== WHAT YOU SHOULD DO ==
Could you report every line from the entries that includes the word "Tracker"?

== AVAILABLE RECORDS ==
Segment Open
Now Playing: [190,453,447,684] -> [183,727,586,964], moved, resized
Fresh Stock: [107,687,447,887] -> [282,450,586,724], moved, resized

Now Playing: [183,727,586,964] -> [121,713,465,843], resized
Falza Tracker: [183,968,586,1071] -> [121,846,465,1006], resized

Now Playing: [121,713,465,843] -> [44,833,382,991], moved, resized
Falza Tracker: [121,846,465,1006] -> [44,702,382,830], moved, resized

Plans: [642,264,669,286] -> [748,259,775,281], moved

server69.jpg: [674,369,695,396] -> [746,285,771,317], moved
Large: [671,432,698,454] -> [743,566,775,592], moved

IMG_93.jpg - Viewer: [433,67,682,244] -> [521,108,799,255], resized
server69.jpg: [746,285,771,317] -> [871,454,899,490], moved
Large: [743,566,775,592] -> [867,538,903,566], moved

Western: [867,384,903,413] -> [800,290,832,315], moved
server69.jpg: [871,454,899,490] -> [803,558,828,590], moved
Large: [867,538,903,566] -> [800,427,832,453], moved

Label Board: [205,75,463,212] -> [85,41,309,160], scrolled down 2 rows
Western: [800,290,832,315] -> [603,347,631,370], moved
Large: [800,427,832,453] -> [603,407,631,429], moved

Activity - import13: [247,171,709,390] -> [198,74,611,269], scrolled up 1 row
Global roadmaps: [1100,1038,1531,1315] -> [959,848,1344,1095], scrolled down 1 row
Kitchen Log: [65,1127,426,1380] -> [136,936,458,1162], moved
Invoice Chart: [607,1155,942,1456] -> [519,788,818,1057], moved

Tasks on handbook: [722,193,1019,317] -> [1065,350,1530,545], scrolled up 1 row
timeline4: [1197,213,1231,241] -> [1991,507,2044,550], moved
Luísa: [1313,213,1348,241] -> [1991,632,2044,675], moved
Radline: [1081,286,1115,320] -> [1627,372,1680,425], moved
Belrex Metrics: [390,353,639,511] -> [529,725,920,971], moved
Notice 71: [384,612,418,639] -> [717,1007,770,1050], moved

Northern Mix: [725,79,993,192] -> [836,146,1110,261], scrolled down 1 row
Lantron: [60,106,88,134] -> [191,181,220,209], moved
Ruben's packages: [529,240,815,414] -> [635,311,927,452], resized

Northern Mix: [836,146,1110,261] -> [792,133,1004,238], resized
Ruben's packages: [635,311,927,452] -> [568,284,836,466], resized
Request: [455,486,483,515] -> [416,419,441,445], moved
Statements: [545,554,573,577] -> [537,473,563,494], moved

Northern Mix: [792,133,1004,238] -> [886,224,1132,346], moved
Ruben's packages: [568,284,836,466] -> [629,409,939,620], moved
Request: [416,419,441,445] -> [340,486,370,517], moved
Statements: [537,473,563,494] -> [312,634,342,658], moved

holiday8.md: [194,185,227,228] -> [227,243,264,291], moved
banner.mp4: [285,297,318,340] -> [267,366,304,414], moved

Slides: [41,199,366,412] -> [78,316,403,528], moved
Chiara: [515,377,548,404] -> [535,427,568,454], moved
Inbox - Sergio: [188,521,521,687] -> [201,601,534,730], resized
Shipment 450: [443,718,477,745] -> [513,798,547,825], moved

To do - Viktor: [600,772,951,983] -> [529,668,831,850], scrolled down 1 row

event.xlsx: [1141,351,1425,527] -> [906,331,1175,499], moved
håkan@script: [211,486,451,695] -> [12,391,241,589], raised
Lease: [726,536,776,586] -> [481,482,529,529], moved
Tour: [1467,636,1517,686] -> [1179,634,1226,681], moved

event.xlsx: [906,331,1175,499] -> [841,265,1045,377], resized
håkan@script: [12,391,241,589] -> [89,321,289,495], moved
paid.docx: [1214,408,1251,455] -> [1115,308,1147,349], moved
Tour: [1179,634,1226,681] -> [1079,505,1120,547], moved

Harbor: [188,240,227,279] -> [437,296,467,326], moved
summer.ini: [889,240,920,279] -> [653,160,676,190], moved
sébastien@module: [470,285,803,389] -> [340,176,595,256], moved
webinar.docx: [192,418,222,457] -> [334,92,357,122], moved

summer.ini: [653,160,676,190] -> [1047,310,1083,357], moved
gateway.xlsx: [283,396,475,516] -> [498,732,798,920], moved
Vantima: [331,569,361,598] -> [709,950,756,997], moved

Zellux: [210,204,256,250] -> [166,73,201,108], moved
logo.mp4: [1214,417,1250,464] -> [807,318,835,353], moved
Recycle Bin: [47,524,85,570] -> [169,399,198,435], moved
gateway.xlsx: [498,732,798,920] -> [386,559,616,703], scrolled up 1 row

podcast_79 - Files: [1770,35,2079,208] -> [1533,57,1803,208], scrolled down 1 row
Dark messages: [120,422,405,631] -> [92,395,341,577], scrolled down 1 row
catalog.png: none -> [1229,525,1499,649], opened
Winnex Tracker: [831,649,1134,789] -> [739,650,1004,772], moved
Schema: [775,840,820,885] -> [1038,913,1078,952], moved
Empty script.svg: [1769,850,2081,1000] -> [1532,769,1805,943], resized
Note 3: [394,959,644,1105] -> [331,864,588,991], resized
Segment Closed
== TASK RESPONSE ==
Falza Tracker: [183,968,586,1071] -> [121,846,465,1006], resized
Falza Tracker: [121,846,465,1006] -> [44,702,382,830], moved, resized
Winnex Tracker: [831,649,1134,789] -> [739,650,1004,772], moved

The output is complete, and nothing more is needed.